EXERCISE INSTRUCTIONS |
Every line of the listing that holds the word "diode" should be returned.

SOURCE DATA |
•••••

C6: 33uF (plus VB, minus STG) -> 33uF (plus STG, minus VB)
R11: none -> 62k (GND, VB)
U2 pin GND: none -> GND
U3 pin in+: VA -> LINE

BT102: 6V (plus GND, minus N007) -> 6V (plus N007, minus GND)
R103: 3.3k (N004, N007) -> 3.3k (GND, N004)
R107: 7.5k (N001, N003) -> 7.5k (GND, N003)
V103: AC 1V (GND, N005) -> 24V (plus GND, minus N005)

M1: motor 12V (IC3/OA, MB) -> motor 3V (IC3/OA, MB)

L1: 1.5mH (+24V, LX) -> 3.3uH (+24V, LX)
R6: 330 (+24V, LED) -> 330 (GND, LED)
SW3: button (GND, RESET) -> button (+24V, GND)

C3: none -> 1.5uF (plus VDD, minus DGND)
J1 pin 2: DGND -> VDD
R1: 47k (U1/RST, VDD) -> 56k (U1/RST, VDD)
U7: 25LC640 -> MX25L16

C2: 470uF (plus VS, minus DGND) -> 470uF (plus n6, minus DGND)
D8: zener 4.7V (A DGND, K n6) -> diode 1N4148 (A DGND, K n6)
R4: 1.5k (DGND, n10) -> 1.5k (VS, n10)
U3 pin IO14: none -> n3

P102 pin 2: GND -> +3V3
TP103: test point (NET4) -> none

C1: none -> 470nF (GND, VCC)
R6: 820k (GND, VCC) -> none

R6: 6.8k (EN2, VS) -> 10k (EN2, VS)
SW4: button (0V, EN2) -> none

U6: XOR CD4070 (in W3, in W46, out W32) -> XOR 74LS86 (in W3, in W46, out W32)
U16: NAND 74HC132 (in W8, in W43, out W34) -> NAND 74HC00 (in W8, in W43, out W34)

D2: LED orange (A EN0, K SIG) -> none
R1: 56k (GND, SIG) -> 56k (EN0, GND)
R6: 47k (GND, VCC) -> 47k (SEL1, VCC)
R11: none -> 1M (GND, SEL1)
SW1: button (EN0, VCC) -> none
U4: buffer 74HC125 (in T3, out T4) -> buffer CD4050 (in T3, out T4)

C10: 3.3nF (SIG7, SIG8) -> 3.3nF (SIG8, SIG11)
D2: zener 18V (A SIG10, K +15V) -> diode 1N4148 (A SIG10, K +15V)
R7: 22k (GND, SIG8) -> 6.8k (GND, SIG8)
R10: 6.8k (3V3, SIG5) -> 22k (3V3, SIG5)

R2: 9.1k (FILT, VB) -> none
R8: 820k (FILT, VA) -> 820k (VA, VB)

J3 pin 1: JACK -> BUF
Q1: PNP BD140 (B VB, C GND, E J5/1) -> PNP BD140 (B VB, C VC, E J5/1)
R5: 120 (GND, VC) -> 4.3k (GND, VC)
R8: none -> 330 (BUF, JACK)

•••••

TASK RESPONSE |
D8: zener 4.7V (A DGND, K n6) -> diode 1N4148 (A DGND, K n6)
D2: zener 18V (A SIG10, K +15V) -> diode 1N4148 (A SIG10, K +15V)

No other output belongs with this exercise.